--- Begin ---

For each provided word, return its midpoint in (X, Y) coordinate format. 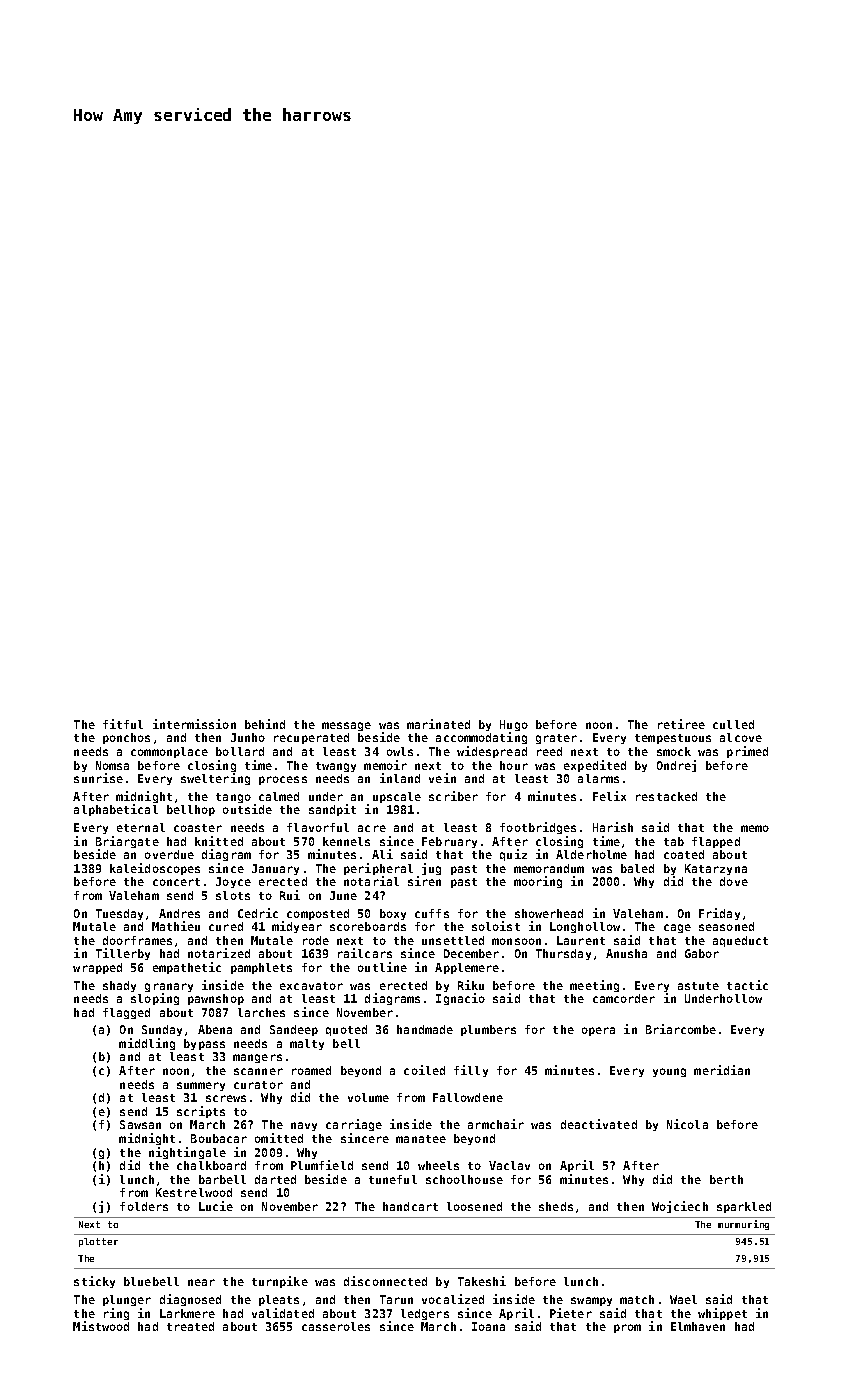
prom (627, 1328)
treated (190, 1326)
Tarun (396, 1299)
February (449, 842)
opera (598, 1031)
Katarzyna (716, 869)
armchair (496, 1124)
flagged (126, 1013)
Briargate (127, 842)
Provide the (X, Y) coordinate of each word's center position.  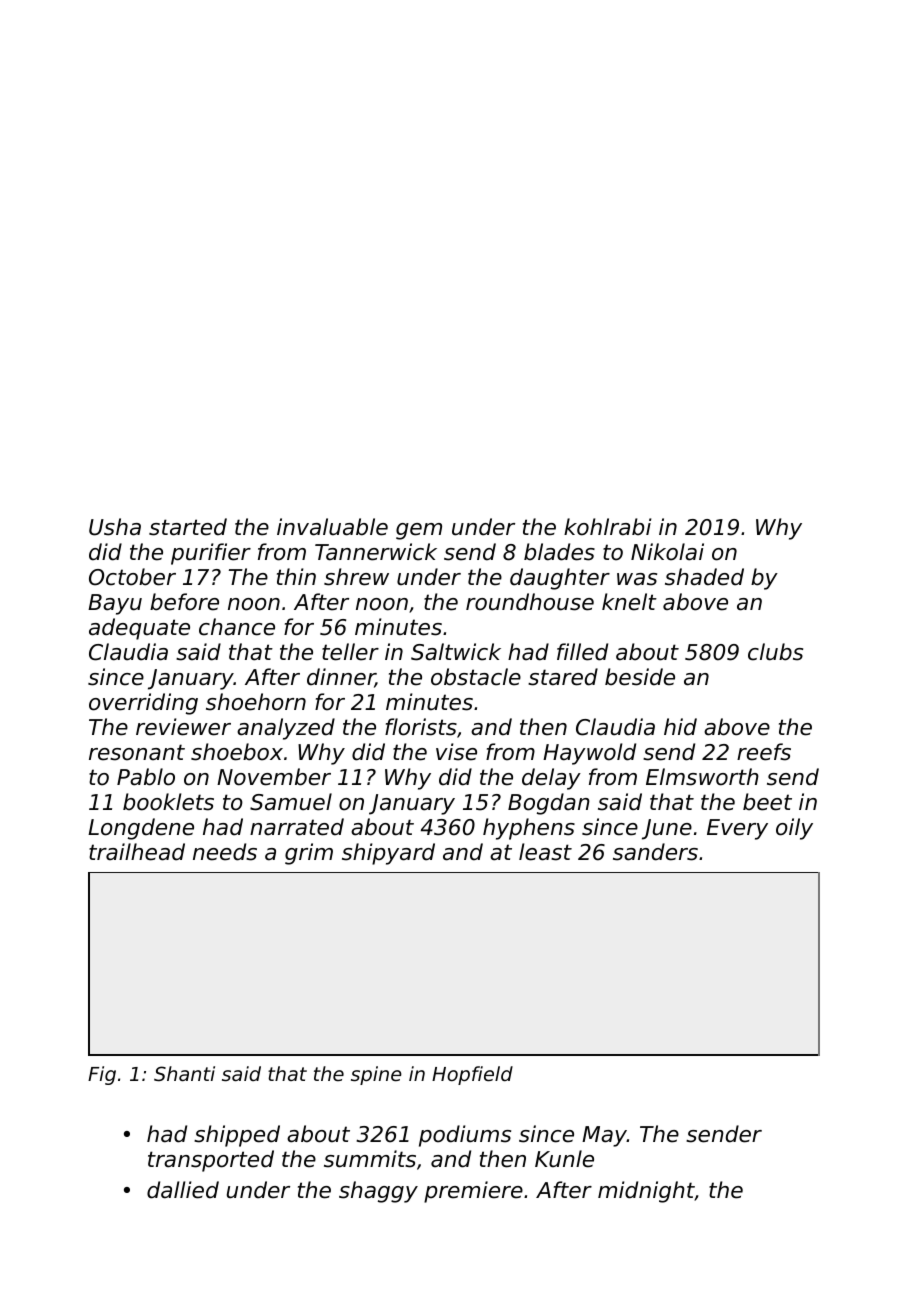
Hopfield (472, 1075)
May (604, 1136)
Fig (102, 1075)
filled (582, 652)
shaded (704, 577)
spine (376, 1075)
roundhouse (530, 602)
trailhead (137, 852)
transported (211, 1161)
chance (237, 627)
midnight (646, 1192)
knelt (629, 602)
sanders (655, 852)
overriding (143, 704)
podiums (465, 1136)
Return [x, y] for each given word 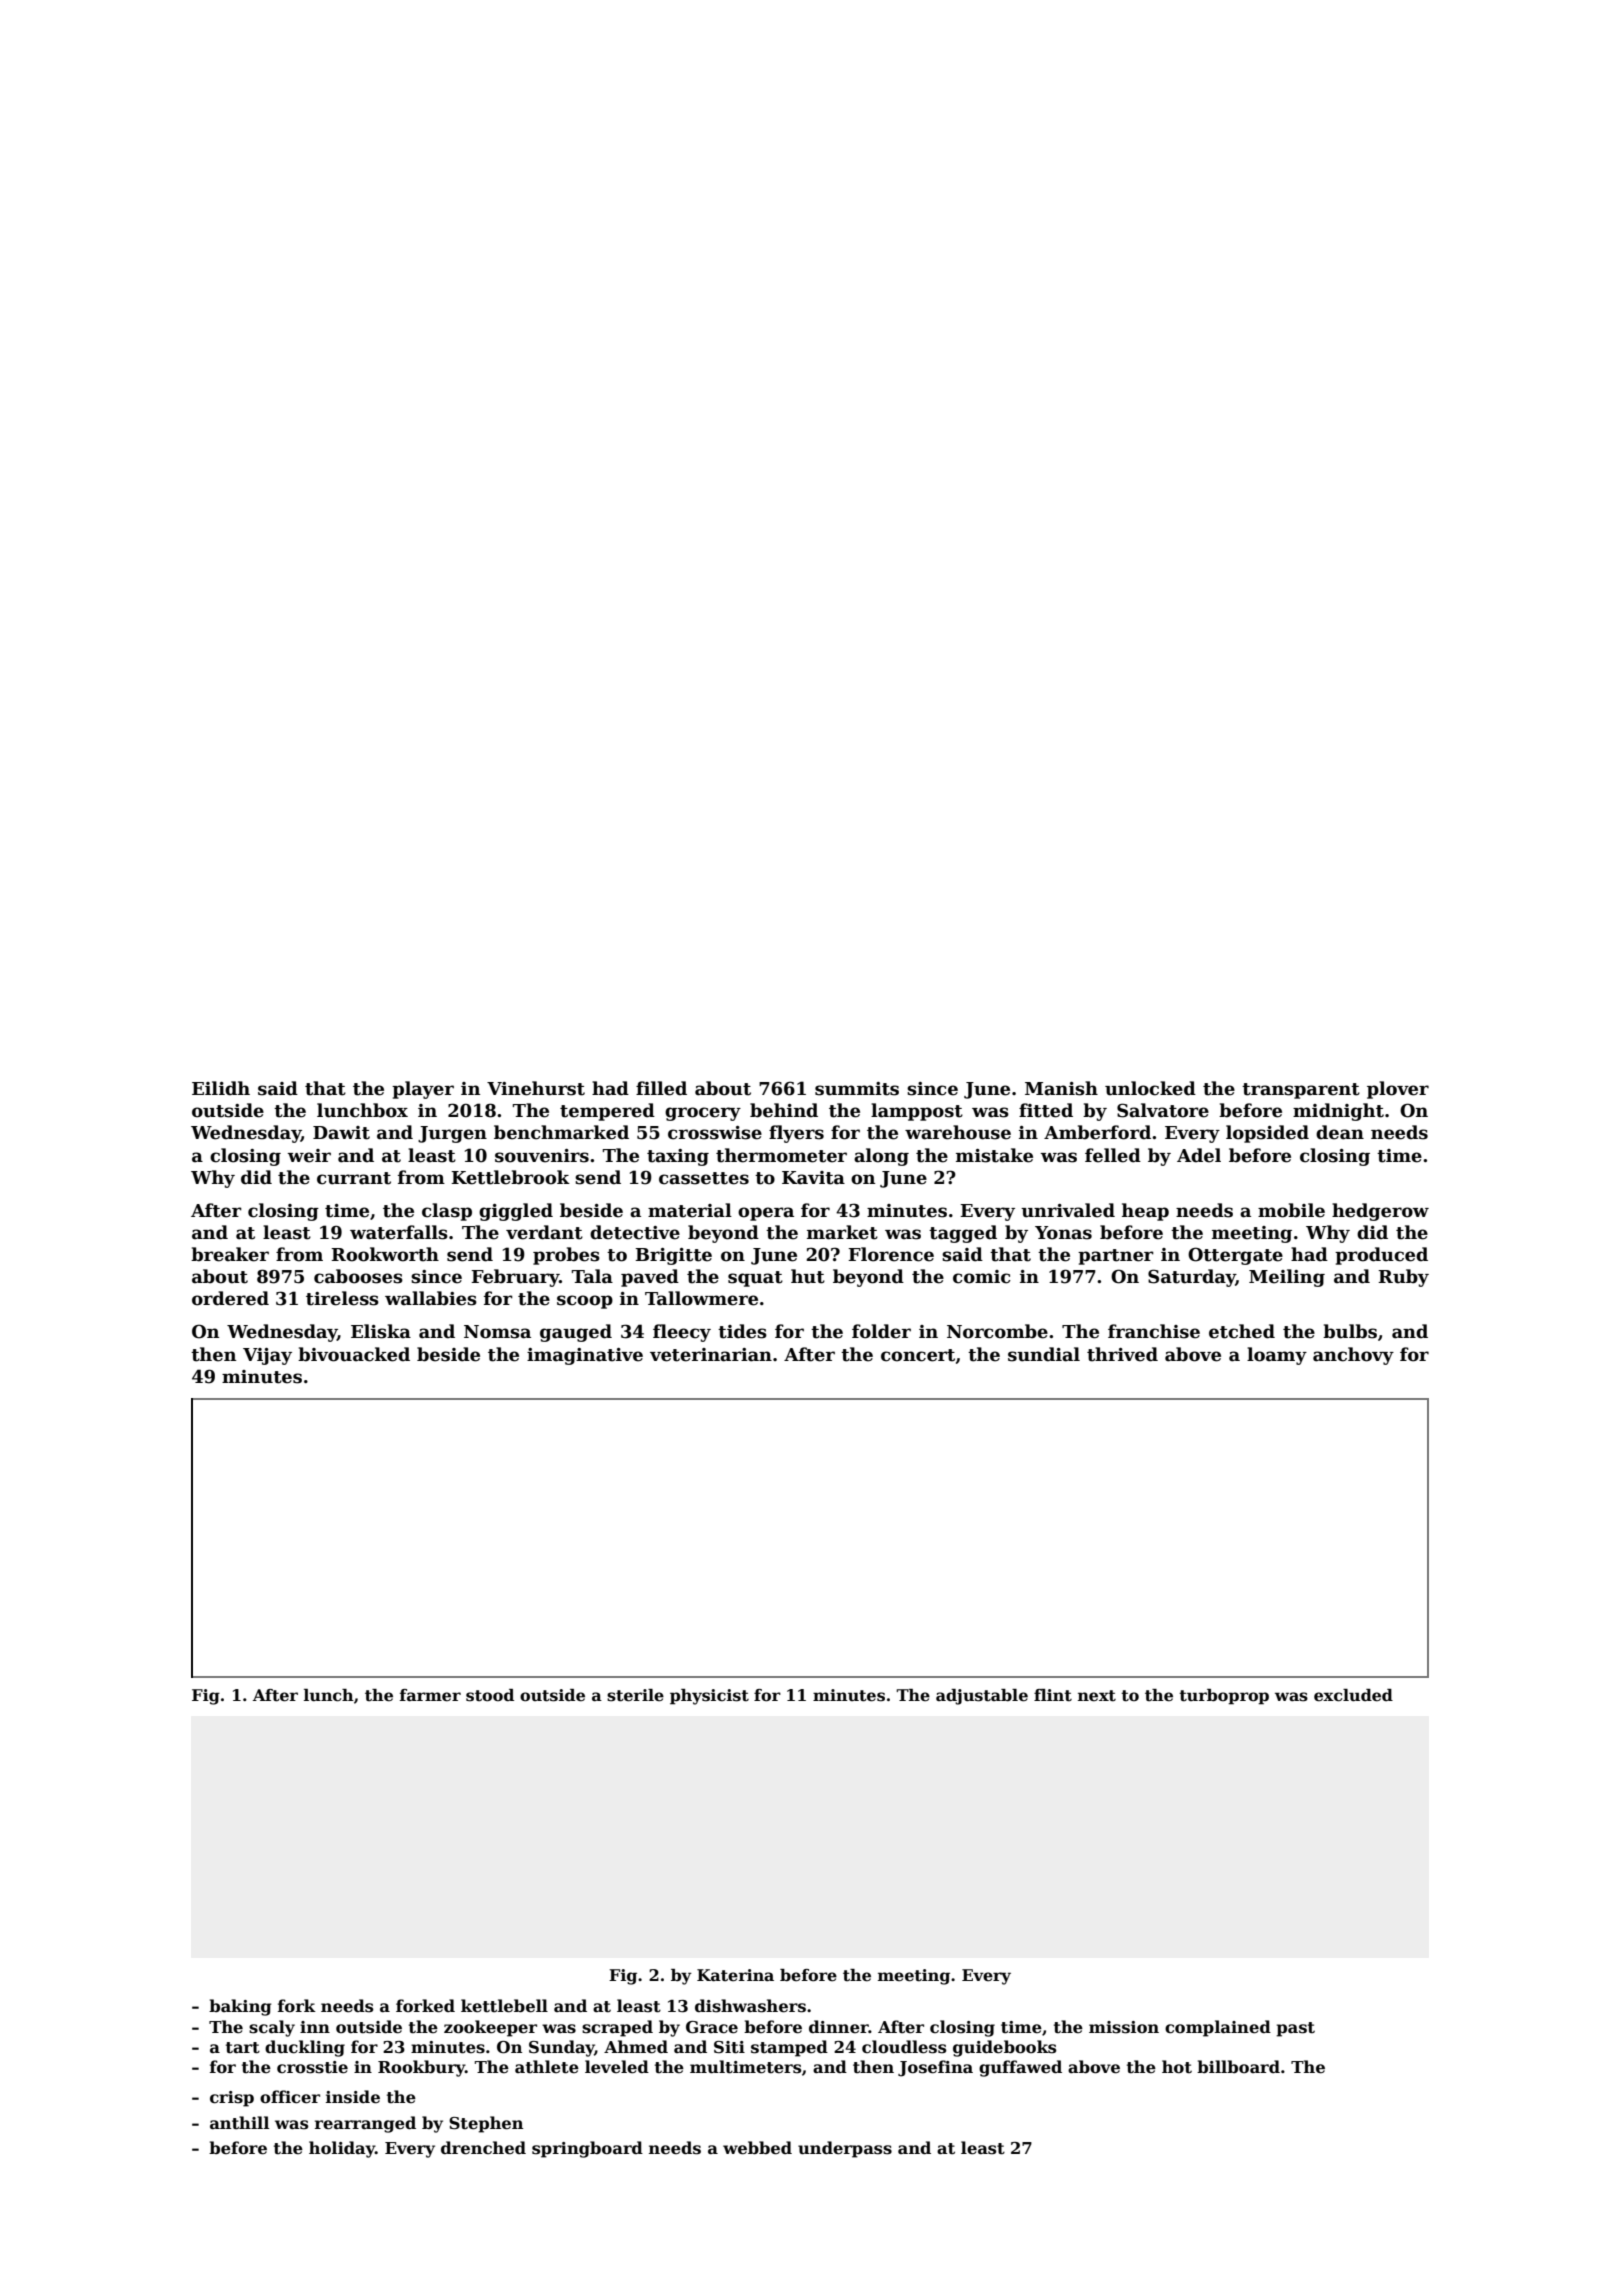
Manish [1061, 1088]
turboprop [1224, 1697]
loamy [1277, 1356]
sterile [635, 1695]
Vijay [267, 1356]
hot [1177, 2067]
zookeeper [490, 2028]
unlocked [1150, 1088]
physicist [709, 1697]
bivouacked [354, 1354]
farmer [430, 1695]
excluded [1353, 1695]
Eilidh [221, 1088]
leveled [617, 2067]
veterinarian [711, 1355]
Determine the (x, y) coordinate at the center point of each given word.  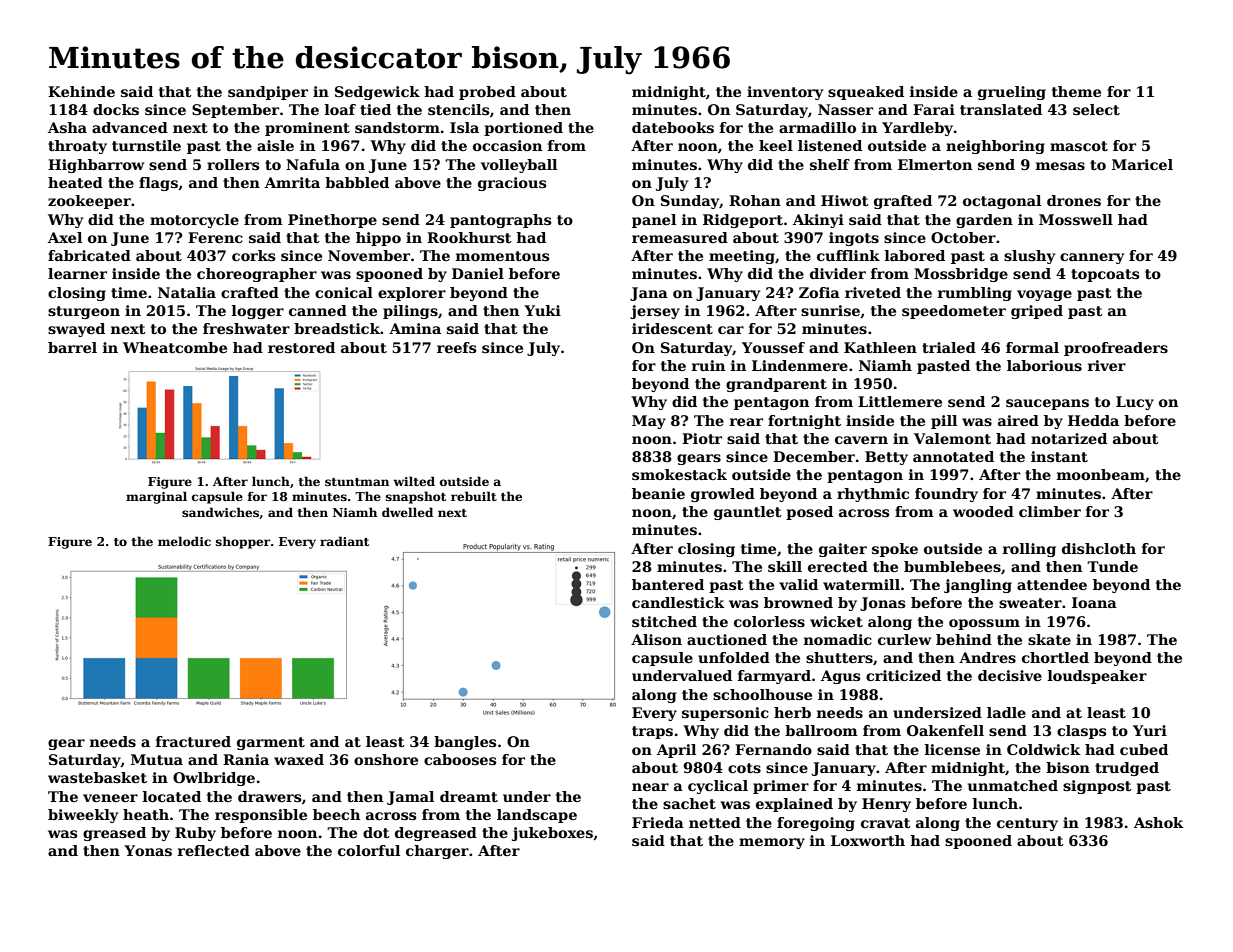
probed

--- End ---

Starting with the line that contains "unlocked [1150, 1088]" and going on through the last line of the listing, give back each line unchanged, both ends included. Leave the pictures out of your answer.

* EXERCISE OUTPUT
unlocked [1150, 1088]
physicist [709, 1697]
bivouacked [354, 1354]
farmer [430, 1695]
excluded [1353, 1695]
Eilidh [221, 1088]
leveled [617, 2067]
veterinarian [711, 1355]
Determine the (x, y) coordinate at the center point of each given word.  
probed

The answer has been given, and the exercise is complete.